= DIRECTIONS FOR THIS TASK =
Go through the data and copy each line where the string "TEMP" appears.

[[ RECORDS TO PROCESS, beginning ]]

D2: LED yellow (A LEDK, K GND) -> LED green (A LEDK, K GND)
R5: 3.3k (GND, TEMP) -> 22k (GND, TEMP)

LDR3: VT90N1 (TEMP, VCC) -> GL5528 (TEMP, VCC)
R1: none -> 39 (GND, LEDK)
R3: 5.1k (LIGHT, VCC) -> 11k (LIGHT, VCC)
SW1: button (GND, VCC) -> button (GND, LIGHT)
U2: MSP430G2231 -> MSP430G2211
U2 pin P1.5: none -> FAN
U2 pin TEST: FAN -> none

[[ RECORDS TO PROCESS, end ]]
[[ RECORDS TO PROCESS, beginning ]]

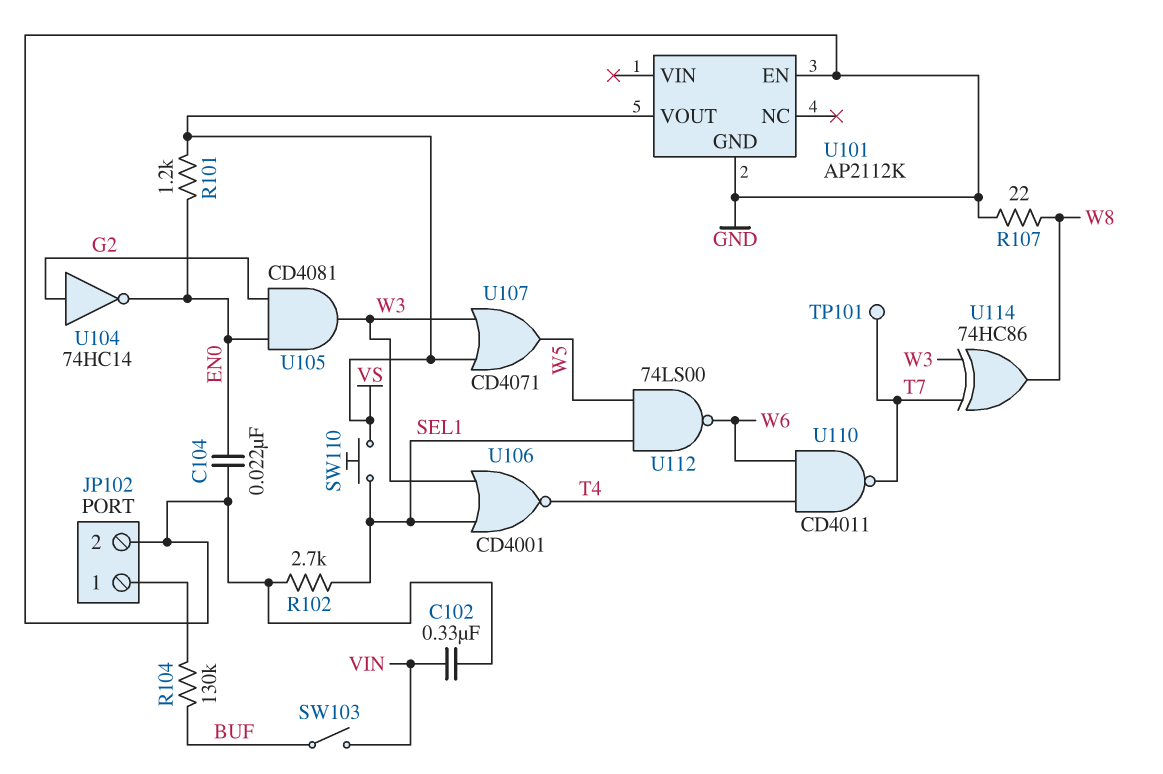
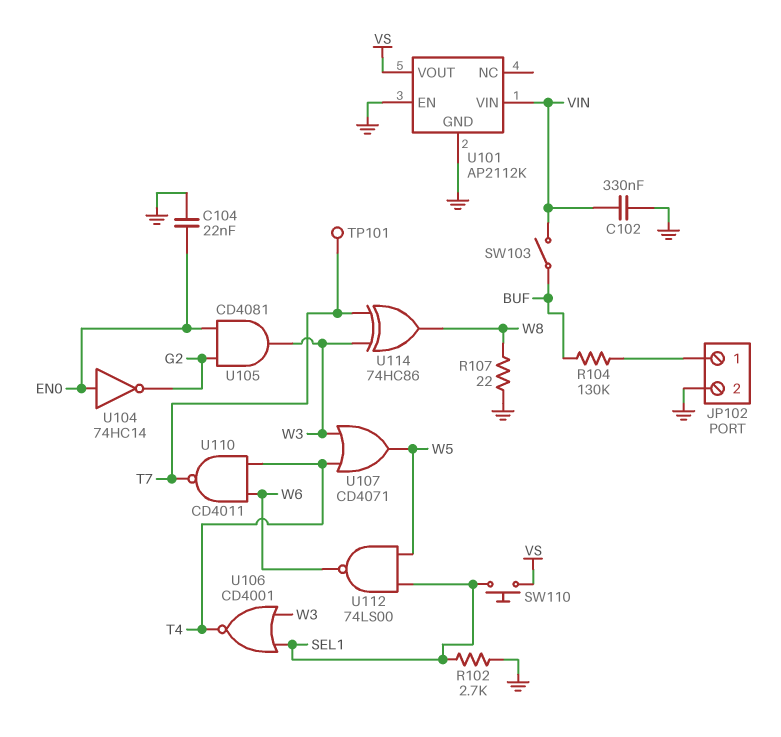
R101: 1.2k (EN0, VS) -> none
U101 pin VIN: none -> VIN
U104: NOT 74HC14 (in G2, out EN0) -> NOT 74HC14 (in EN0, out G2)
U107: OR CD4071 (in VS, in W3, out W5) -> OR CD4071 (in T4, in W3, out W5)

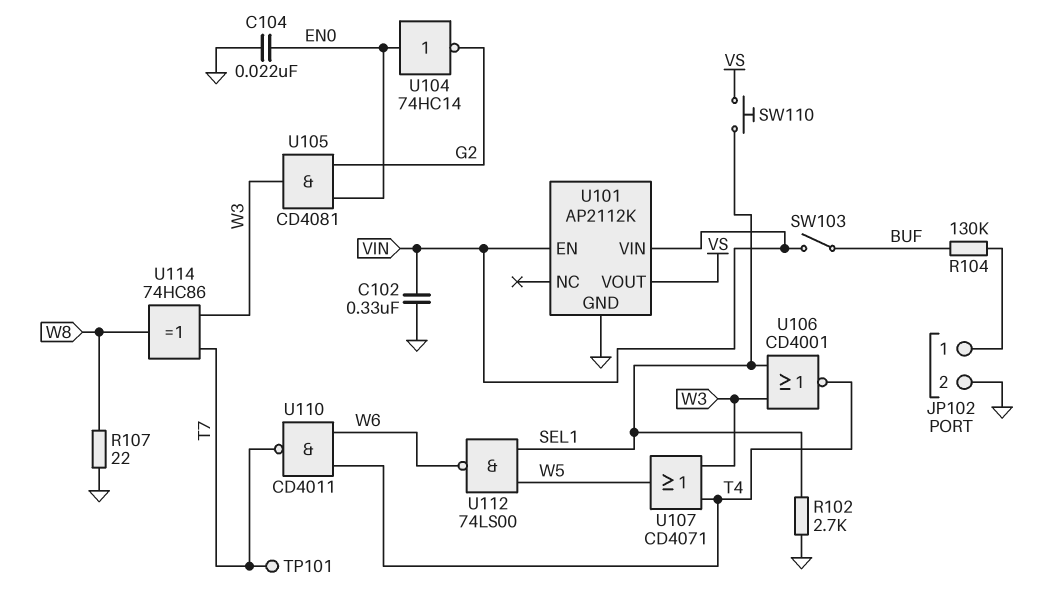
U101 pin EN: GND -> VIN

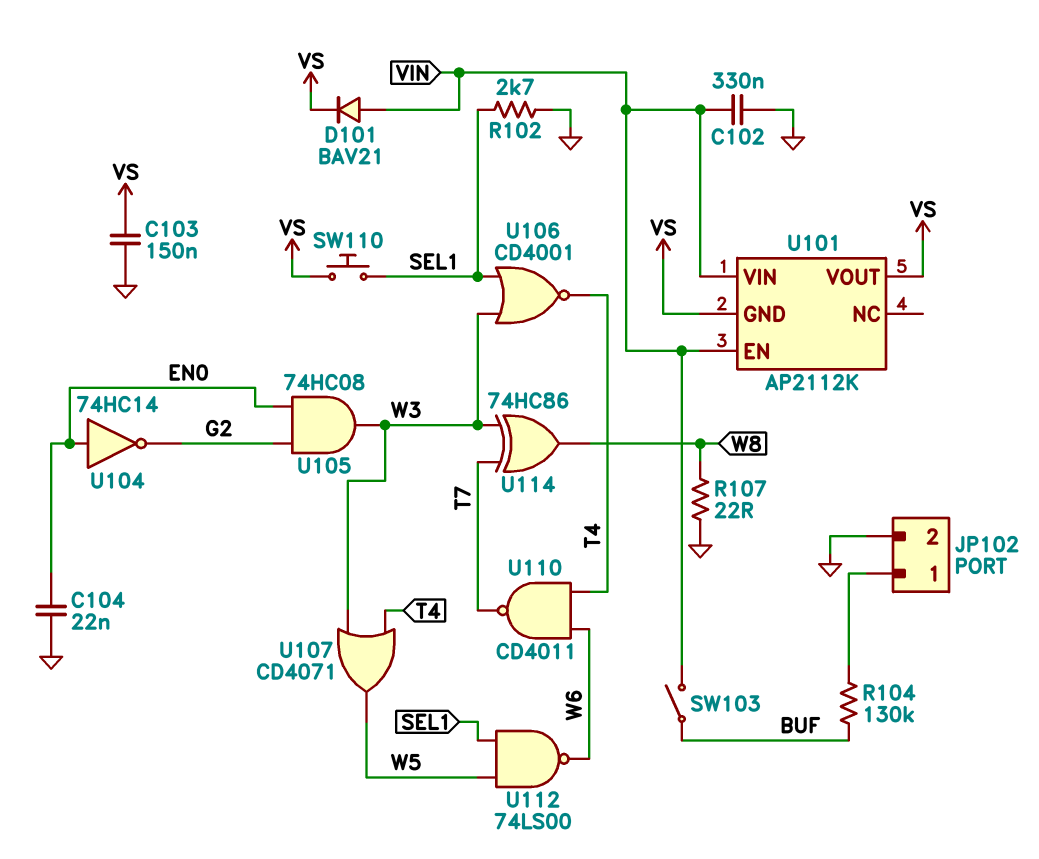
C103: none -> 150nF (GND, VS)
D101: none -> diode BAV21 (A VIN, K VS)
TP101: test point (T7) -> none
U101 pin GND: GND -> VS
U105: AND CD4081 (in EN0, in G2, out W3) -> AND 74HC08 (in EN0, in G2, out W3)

[[ RECORDS TO PROCESS, end ]]

= RESPONSE TO THIS TASK =
R5: 3.3k (GND, TEMP) -> 22k (GND, TEMP)
LDR3: VT90N1 (TEMP, VCC) -> GL5528 (TEMP, VCC)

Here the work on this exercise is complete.